Your assignment:
In your reply, repeat the full listing exactly and leave each picture out.

Supplied material:
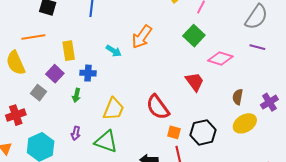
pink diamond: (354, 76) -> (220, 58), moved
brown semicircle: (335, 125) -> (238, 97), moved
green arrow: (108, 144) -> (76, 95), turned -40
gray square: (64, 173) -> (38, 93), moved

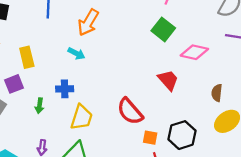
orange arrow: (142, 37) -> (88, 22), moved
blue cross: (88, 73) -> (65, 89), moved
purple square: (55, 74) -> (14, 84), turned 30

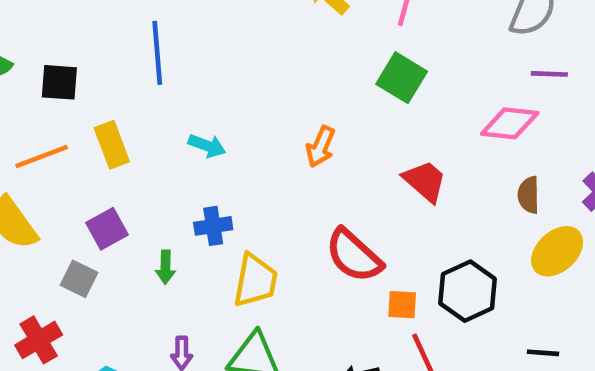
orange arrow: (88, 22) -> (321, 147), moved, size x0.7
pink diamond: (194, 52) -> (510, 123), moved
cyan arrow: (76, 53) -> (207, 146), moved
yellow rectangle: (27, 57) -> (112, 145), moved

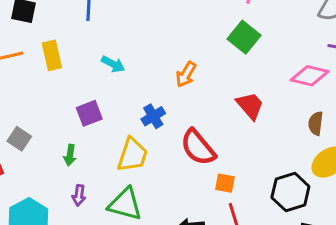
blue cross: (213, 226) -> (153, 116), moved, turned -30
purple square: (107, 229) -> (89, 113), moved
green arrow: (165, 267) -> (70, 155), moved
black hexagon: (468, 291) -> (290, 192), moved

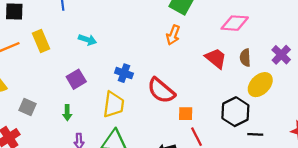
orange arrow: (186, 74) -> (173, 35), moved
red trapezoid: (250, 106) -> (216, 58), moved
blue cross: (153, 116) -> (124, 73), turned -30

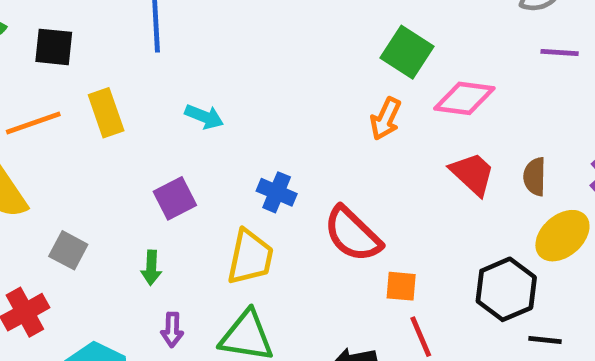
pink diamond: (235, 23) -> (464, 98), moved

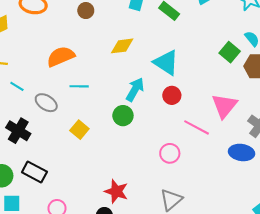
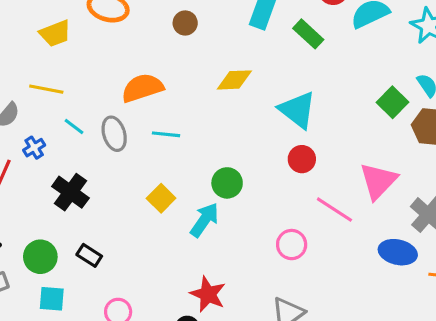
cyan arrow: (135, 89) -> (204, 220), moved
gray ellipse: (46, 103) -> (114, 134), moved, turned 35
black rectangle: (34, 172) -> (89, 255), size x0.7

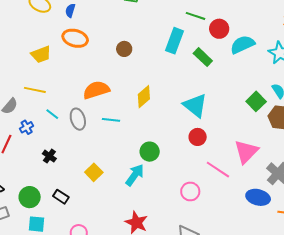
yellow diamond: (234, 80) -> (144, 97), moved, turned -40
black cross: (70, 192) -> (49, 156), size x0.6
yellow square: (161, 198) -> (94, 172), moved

Result of this exercise:
pink diamond: (354, 76) -> (220, 58), moved
brown semicircle: (335, 125) -> (238, 97), moved
green arrow: (108, 144) -> (76, 95), turned -40
gray square: (64, 173) -> (38, 93), moved

orange arrow: (142, 37) -> (88, 22), moved
blue cross: (88, 73) -> (65, 89), moved
purple square: (55, 74) -> (14, 84), turned 30

orange arrow: (88, 22) -> (321, 147), moved, size x0.7
pink diamond: (194, 52) -> (510, 123), moved
cyan arrow: (76, 53) -> (207, 146), moved
yellow rectangle: (27, 57) -> (112, 145), moved

blue cross: (213, 226) -> (153, 116), moved, turned -30
purple square: (107, 229) -> (89, 113), moved
green arrow: (165, 267) -> (70, 155), moved
black hexagon: (468, 291) -> (290, 192), moved

orange arrow: (186, 74) -> (173, 35), moved
red trapezoid: (250, 106) -> (216, 58), moved
blue cross: (153, 116) -> (124, 73), turned -30

pink diamond: (235, 23) -> (464, 98), moved

cyan arrow: (135, 89) -> (204, 220), moved
gray ellipse: (46, 103) -> (114, 134), moved, turned 35
black rectangle: (34, 172) -> (89, 255), size x0.7

yellow diamond: (234, 80) -> (144, 97), moved, turned -40
black cross: (70, 192) -> (49, 156), size x0.6
yellow square: (161, 198) -> (94, 172), moved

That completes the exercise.